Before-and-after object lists
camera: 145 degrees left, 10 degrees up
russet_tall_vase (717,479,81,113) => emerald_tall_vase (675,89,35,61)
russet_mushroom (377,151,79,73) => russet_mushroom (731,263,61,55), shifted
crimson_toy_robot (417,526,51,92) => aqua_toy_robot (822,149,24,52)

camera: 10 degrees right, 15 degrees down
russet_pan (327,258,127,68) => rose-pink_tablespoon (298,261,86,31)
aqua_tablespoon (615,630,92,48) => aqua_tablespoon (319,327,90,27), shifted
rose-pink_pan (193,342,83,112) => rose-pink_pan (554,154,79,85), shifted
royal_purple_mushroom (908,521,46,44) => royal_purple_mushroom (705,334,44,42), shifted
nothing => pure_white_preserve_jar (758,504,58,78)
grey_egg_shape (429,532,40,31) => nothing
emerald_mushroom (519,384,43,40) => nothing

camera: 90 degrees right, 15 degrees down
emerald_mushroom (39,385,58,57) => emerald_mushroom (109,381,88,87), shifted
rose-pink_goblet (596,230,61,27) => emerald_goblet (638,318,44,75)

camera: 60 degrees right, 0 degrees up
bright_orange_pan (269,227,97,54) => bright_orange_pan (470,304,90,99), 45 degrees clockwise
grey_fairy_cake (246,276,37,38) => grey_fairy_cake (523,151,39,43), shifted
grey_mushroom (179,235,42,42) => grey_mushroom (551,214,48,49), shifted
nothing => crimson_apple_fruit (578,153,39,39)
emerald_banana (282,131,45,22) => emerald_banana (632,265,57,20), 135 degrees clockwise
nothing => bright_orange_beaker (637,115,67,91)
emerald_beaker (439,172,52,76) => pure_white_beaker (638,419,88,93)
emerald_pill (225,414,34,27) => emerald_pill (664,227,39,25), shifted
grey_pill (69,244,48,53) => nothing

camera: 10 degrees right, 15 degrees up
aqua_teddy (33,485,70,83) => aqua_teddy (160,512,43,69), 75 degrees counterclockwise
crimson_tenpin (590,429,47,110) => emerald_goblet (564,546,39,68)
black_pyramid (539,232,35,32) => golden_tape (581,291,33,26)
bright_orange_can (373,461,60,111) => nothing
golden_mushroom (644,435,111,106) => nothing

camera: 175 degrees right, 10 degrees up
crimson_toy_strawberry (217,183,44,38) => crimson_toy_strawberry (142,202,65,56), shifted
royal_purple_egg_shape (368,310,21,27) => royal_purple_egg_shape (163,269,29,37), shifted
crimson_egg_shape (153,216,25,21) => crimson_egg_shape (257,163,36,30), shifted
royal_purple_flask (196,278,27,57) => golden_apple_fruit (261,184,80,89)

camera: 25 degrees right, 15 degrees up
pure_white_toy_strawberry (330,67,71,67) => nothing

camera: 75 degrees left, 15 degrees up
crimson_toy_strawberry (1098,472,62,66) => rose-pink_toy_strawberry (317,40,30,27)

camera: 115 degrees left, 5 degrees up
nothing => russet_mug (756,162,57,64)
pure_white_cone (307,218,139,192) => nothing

## Assignment
Please be sure to repeat every entry exactly.

## Output
camera: 145 degrees left, 10 degrees up
russet_tall_vase (717,479,81,113) => emerald_tall_vase (675,89,35,61)
russet_mushroom (377,151,79,73) => russet_mushroom (731,263,61,55), shifted
crimson_toy_robot (417,526,51,92) => aqua_toy_robot (822,149,24,52)

camera: 10 degrees right, 15 degrees down
russet_pan (327,258,127,68) => rose-pink_tablespoon (298,261,86,31)
aqua_tablespoon (615,630,92,48) => aqua_tablespoon (319,327,90,27), shifted
rose-pink_pan (193,342,83,112) => rose-pink_pan (554,154,79,85), shifted
royal_purple_mushroom (908,521,46,44) => royal_purple_mushroom (705,334,44,42), shifted
nothing => pure_white_preserve_jar (758,504,58,78)
grey_egg_shape (429,532,40,31) => nothing
emerald_mushroom (519,384,43,40) => nothing

camera: 90 degrees right, 15 degrees down
emerald_mushroom (39,385,58,57) => emerald_mushroom (109,381,88,87), shifted
rose-pink_goblet (596,230,61,27) => emerald_goblet (638,318,44,75)

camera: 60 degrees right, 0 degrees up
bright_orange_pan (269,227,97,54) => bright_orange_pan (470,304,90,99), 45 degrees clockwise
grey_fairy_cake (246,276,37,38) => grey_fairy_cake (523,151,39,43), shifted
grey_mushroom (179,235,42,42) => grey_mushroom (551,214,48,49), shifted
nothing => crimson_apple_fruit (578,153,39,39)
emerald_banana (282,131,45,22) => emerald_banana (632,265,57,20), 135 degrees clockwise
nothing => bright_orange_beaker (637,115,67,91)
emerald_beaker (439,172,52,76) => pure_white_beaker (638,419,88,93)
emerald_pill (225,414,34,27) => emerald_pill (664,227,39,25), shifted
grey_pill (69,244,48,53) => nothing

camera: 10 degrees right, 15 degrees up
aqua_teddy (33,485,70,83) => aqua_teddy (160,512,43,69), 75 degrees counterclockwise
crimson_tenpin (590,429,47,110) => emerald_goblet (564,546,39,68)
black_pyramid (539,232,35,32) => golden_tape (581,291,33,26)
bright_orange_can (373,461,60,111) => nothing
golden_mushroom (644,435,111,106) => nothing

camera: 175 degrees right, 10 degrees up
crimson_toy_strawberry (217,183,44,38) => crimson_toy_strawberry (142,202,65,56), shifted
royal_purple_egg_shape (368,310,21,27) => royal_purple_egg_shape (163,269,29,37), shifted
crimson_egg_shape (153,216,25,21) => crimson_egg_shape (257,163,36,30), shifted
royal_purple_flask (196,278,27,57) => golden_apple_fruit (261,184,80,89)

camera: 25 degrees right, 15 degrees up
pure_white_toy_strawberry (330,67,71,67) => nothing

camera: 75 degrees left, 15 degrees up
crimson_toy_strawberry (1098,472,62,66) => rose-pink_toy_strawberry (317,40,30,27)

camera: 115 degrees left, 5 degrees up
nothing => russet_mug (756,162,57,64)
pure_white_cone (307,218,139,192) => nothing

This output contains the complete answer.